**ACTIVITY**
The listing below holds a line with "R22: 68 (AGND, VI) -> none" and a later line with "R5: none -> 16k (+12V, +24V)". Write out those two lines and every line between them, exactly, and nothing else.

**DATASET ENTRIES**
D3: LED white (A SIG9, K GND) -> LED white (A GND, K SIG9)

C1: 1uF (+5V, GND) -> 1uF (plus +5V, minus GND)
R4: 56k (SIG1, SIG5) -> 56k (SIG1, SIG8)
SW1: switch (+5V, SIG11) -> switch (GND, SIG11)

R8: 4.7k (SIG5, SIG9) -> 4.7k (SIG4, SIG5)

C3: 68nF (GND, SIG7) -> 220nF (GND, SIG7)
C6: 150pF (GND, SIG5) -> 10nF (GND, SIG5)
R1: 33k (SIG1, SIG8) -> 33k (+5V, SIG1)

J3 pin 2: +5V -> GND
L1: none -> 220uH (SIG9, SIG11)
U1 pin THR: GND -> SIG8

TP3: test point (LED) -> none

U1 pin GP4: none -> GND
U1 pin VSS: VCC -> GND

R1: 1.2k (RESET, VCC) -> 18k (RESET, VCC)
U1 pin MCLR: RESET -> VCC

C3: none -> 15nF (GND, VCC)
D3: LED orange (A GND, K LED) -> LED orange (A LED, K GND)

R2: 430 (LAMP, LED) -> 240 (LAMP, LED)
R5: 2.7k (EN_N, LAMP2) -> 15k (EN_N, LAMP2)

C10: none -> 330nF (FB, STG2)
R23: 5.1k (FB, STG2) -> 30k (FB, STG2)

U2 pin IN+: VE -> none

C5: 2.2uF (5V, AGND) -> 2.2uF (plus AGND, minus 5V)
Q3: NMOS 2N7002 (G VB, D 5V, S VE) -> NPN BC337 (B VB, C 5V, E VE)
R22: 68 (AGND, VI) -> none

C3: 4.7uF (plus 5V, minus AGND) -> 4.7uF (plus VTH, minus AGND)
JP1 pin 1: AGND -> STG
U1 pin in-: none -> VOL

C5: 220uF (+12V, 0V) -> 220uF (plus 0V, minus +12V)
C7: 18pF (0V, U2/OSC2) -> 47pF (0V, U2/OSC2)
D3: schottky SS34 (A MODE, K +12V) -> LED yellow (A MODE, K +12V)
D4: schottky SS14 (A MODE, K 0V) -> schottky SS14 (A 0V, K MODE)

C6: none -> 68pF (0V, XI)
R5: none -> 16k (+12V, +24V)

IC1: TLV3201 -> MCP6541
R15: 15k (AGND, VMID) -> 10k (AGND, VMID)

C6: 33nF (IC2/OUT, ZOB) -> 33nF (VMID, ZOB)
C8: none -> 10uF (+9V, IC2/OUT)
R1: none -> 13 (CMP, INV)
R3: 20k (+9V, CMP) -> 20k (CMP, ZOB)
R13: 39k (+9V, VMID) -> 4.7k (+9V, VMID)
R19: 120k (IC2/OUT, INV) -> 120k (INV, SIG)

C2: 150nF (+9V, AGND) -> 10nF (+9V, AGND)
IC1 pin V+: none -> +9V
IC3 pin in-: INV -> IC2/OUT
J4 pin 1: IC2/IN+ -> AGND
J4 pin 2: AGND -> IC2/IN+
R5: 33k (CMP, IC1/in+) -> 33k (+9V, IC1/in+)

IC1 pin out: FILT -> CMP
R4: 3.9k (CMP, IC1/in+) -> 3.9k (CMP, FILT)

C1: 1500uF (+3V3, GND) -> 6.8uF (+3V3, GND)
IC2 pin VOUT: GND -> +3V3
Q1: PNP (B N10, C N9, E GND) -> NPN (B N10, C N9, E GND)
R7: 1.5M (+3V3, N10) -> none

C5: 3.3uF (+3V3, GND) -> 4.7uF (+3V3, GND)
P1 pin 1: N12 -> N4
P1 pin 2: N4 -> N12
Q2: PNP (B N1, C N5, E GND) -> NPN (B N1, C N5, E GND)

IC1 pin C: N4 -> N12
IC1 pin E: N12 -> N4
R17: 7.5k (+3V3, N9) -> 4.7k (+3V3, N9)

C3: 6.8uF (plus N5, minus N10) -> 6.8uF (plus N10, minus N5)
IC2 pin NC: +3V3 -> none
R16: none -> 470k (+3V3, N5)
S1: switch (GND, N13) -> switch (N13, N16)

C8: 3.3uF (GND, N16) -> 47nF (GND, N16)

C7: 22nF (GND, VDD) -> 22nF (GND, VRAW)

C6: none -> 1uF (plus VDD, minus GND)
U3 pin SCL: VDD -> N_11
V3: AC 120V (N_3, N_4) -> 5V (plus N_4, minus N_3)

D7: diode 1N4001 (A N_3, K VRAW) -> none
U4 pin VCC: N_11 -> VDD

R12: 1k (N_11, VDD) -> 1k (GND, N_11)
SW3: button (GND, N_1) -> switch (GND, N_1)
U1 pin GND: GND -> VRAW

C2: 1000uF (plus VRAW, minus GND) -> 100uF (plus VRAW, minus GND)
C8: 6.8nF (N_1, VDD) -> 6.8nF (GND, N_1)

**WRITTEN ANSWER**
R22: 68 (AGND, VI) -> none

C3: 4.7uF (plus 5V, minus AGND) -> 4.7uF (plus VTH, minus AGND)
JP1 pin 1: AGND -> STG
U1 pin in-: none -> VOL

C5: 220uF (+12V, 0V) -> 220uF (plus 0V, minus +12V)
C7: 18pF (0V, U2/OSC2) -> 47pF (0V, U2/OSC2)
D3: schottky SS34 (A MODE, K +12V) -> LED yellow (A MODE, K +12V)
D4: schottky SS14 (A MODE, K 0V) -> schottky SS14 (A 0V, K MODE)

C6: none -> 68pF (0V, XI)
R5: none -> 16k (+12V, +24V)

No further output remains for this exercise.